_Problem statement_: Exact copies of all the lines below are required, with the pictures omitted.

_Supplied data_:
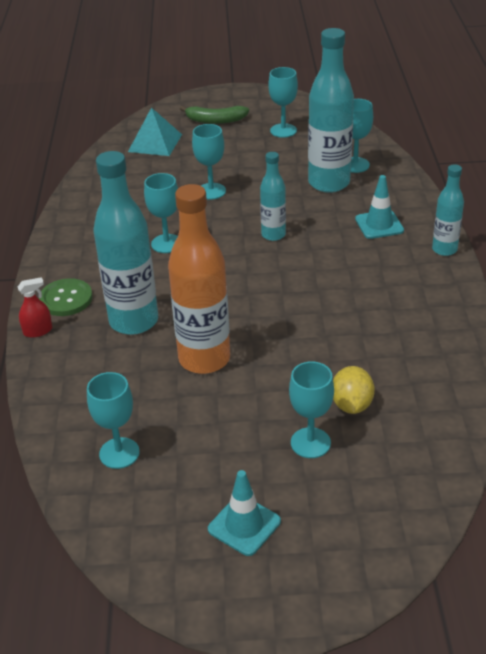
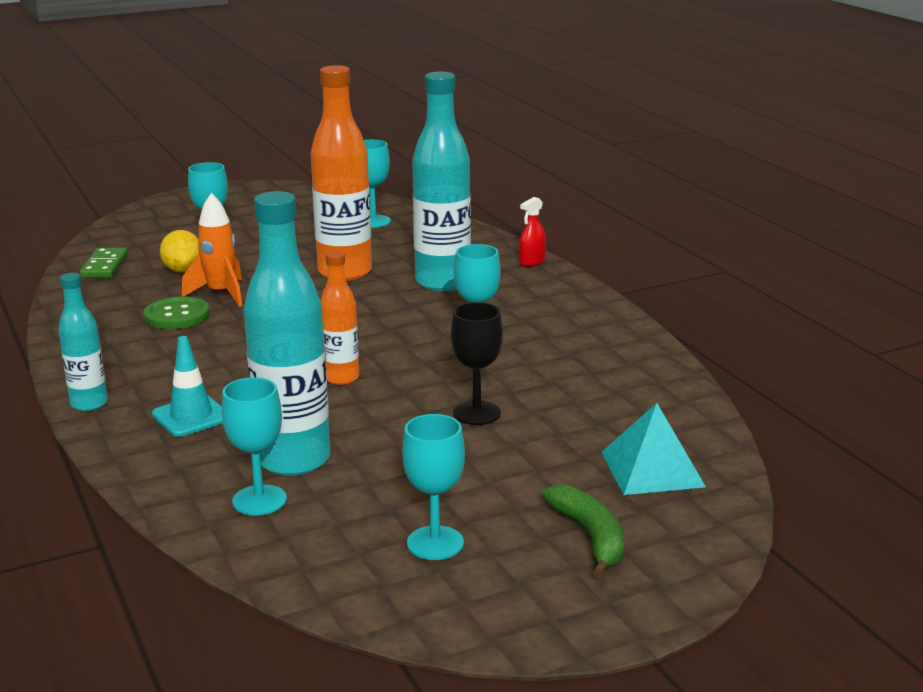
camera: 155 degrees right, 15 degrees down
(66, 299) = (535, 284): green button -> green button (177, 315)
(211, 191) = (476, 413): turquoise goblet -> black goblet
(215, 120) = (590, 537): green banana -> green banana turned 90 degrees clockwise
(244, 525) = (249, 212): turquoise traffic cone -> none
(273, 235) = (341, 378): turquoise bottle -> orange bottle
(326, 354) = (221, 294): none -> orange rocket
(431, 437) = (104, 266): none -> green domino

_Problem solution_:
camera: 155 degrees right, 15 degrees down
(66, 299) = (535, 284): green button -> green button (177, 315)
(211, 191) = (476, 413): turquoise goblet -> black goblet
(215, 120) = (590, 537): green banana -> green banana turned 90 degrees clockwise
(244, 525) = (249, 212): turquoise traffic cone -> none
(273, 235) = (341, 378): turquoise bottle -> orange bottle
(326, 354) = (221, 294): none -> orange rocket
(431, 437) = (104, 266): none -> green domino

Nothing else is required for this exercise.